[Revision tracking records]
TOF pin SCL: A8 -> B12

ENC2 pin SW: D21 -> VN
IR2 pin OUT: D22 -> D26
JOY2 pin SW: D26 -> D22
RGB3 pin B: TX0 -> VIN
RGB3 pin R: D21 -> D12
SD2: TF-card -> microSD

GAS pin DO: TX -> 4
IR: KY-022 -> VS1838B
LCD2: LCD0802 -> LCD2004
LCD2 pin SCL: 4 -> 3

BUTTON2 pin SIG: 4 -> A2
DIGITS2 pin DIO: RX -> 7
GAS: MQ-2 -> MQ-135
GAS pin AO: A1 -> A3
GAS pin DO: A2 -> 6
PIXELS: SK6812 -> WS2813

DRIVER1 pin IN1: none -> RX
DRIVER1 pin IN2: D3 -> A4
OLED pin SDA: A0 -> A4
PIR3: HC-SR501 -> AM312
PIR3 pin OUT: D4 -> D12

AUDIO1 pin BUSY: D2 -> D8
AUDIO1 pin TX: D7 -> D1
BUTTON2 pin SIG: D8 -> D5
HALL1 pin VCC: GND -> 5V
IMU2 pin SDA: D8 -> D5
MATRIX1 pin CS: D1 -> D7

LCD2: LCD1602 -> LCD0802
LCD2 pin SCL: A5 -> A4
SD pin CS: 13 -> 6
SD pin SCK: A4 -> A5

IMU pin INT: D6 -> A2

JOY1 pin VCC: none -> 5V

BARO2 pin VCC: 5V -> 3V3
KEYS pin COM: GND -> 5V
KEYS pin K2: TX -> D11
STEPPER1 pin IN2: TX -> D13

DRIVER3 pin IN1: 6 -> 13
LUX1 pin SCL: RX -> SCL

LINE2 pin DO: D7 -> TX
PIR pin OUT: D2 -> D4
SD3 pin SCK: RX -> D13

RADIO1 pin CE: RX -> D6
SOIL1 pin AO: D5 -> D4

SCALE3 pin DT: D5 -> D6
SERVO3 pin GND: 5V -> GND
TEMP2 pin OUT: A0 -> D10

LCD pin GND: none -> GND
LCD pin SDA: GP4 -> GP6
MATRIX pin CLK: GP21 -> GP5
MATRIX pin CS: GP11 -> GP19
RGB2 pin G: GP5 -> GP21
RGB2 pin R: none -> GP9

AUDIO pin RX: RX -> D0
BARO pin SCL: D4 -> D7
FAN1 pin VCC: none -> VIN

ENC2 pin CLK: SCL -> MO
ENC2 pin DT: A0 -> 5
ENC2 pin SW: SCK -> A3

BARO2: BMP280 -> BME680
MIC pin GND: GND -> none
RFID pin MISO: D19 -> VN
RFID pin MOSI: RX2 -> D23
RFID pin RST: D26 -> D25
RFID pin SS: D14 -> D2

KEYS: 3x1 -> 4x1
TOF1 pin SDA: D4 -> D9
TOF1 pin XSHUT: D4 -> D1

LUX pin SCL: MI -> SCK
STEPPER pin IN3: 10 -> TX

Work instruction
Print the lines above from the one with "BARO2 pin VCC: 5V -> 3V3" through the one with "TEMP2 pin OUT: A0 -> D10", both included, exactly as written and nothing more.

Result of the exercise
BARO2 pin VCC: 5V -> 3V3
KEYS pin COM: GND -> 5V
KEYS pin K2: TX -> D11
STEPPER1 pin IN2: TX -> D13

DRIVER3 pin IN1: 6 -> 13
LUX1 pin SCL: RX -> SCL

LINE2 pin DO: D7 -> TX
PIR pin OUT: D2 -> D4
SD3 pin SCK: RX -> D13

RADIO1 pin CE: RX -> D6
SOIL1 pin AO: D5 -> D4

SCALE3 pin DT: D5 -> D6
SERVO3 pin GND: 5V -> GND
TEMP2 pin OUT: A0 -> D10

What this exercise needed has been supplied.